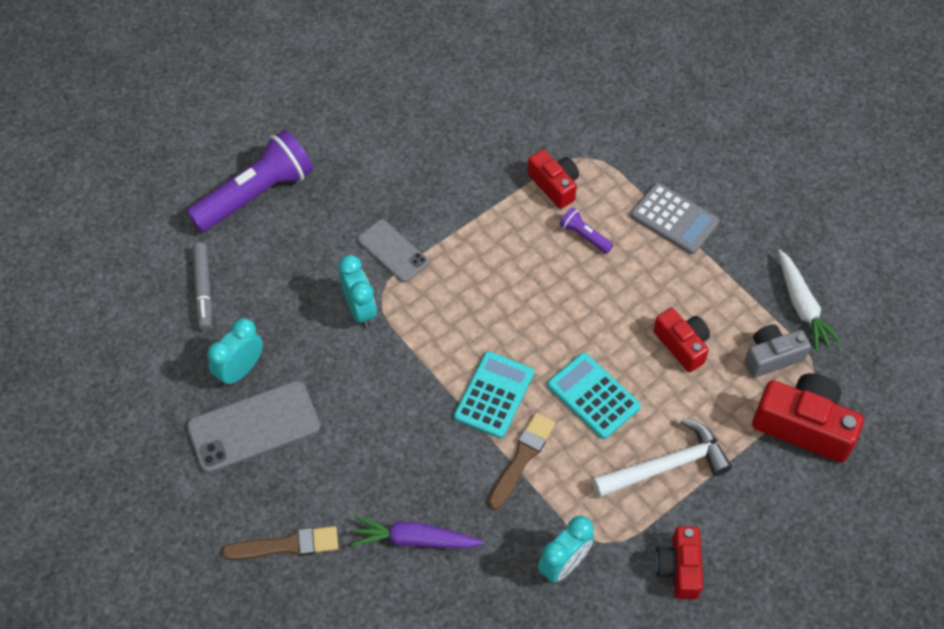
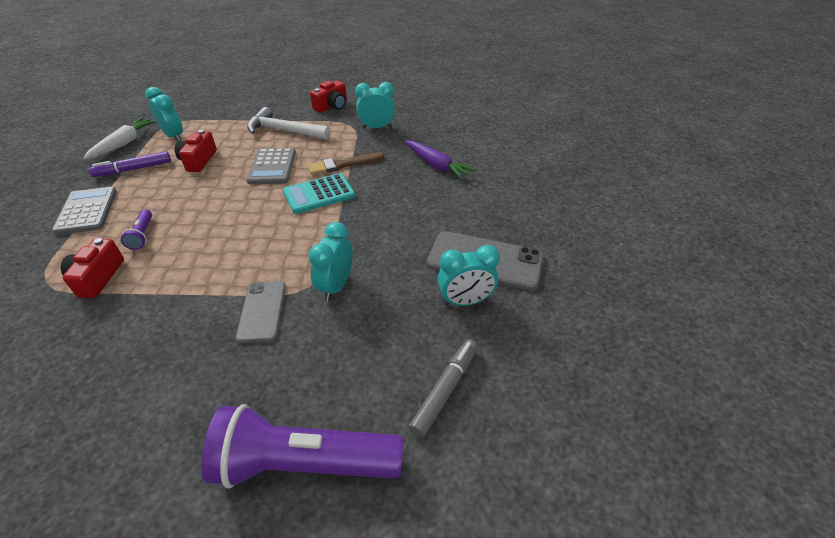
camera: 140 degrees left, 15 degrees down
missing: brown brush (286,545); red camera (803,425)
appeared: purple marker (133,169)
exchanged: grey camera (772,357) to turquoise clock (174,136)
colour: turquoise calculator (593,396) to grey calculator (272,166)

* * *

» **Task goal**: Would you copy all of the data exactly? Keep the pictures out of it.

» **Written reply**:
camera: 140 degrees left, 15 degrees down
missing: brown brush (286,545); red camera (803,425)
appeared: purple marker (133,169)
exchanged: grey camera (772,357) to turquoise clock (174,136)
colour: turquoise calculator (593,396) to grey calculator (272,166)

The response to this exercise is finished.